Exercise directions | Include the line containing "Find **adipose tissue**" and every line after it up to the end of the material below; reproduce them exactly and drop the pictures.

Data records:
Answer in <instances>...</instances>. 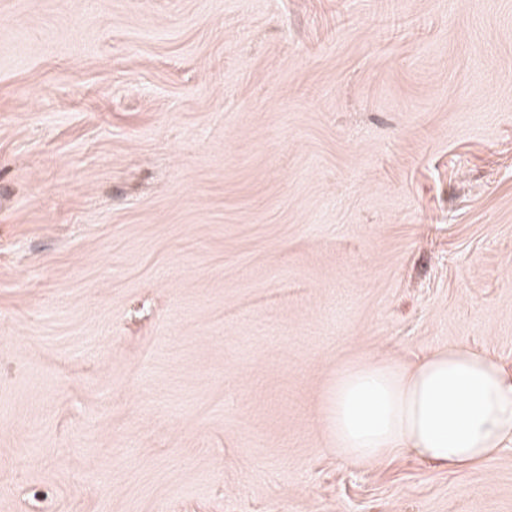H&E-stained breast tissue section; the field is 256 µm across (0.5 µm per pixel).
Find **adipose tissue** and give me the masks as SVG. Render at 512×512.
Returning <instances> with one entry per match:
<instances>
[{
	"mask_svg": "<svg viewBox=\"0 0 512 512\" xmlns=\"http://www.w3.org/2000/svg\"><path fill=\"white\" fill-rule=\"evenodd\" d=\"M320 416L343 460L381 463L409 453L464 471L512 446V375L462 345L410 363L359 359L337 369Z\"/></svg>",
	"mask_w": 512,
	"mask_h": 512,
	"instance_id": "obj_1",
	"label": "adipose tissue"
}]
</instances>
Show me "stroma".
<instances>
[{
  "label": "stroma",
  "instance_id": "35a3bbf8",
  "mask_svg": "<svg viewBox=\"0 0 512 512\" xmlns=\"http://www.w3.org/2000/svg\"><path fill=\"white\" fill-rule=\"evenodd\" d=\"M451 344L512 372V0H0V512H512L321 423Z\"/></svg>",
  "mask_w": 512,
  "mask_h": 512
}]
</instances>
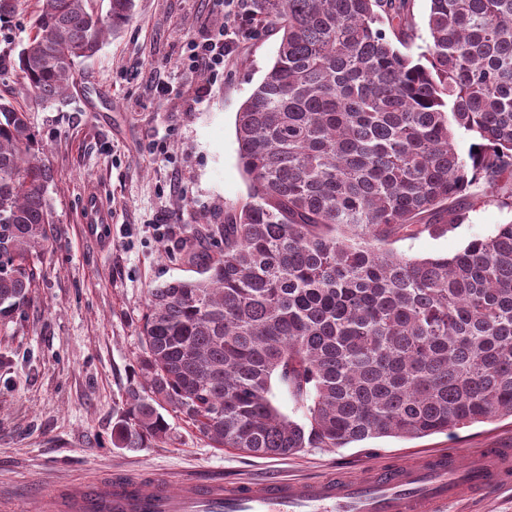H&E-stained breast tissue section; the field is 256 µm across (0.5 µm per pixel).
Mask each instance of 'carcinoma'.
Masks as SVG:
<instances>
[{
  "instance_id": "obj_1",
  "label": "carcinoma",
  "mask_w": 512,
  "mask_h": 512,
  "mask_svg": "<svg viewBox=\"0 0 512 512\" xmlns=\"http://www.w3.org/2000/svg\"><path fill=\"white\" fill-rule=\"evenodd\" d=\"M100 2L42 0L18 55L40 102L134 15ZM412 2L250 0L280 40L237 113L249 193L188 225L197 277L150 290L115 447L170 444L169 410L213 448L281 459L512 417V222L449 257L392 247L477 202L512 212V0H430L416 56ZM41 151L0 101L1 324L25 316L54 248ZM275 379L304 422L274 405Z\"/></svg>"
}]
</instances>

Written solution |
Find **adipose tissue** and give me the masks as SVG. Render at 512×512.
Returning <instances> with one entry per match:
<instances>
[{
	"mask_svg": "<svg viewBox=\"0 0 512 512\" xmlns=\"http://www.w3.org/2000/svg\"><path fill=\"white\" fill-rule=\"evenodd\" d=\"M320 416L343 460L381 463L409 453L464 471L512 446V375L462 345L410 363L359 359L337 369Z\"/></svg>",
	"mask_w": 512,
	"mask_h": 512,
	"instance_id": "obj_1",
	"label": "adipose tissue"
}]
</instances>
Show me "stroma".
<instances>
[{
  "label": "stroma",
  "instance_id": "35a3bbf8",
  "mask_svg": "<svg viewBox=\"0 0 512 512\" xmlns=\"http://www.w3.org/2000/svg\"><path fill=\"white\" fill-rule=\"evenodd\" d=\"M451 344L512 372V0H0V512H512L321 423Z\"/></svg>",
  "mask_w": 512,
  "mask_h": 512
}]
</instances>
H&E-stained breast tissue section; the field is 256 µm across (0.5 µm per pixel).
Mask each instance of 'carcinoma'.
Masks as SVG:
<instances>
[{
  "instance_id": "obj_1",
  "label": "carcinoma",
  "mask_w": 512,
  "mask_h": 512,
  "mask_svg": "<svg viewBox=\"0 0 512 512\" xmlns=\"http://www.w3.org/2000/svg\"><path fill=\"white\" fill-rule=\"evenodd\" d=\"M100 2L42 0L18 55L40 102L134 15ZM412 2L250 0L280 40L237 113L249 193L188 225L197 277L150 290L115 447L170 444L169 410L213 448L281 459L512 417V222L449 257L392 247L477 202L512 212V0H430L416 56ZM41 151L0 101L1 324L25 316L54 248ZM275 379L304 422L274 405Z\"/></svg>"
}]
</instances>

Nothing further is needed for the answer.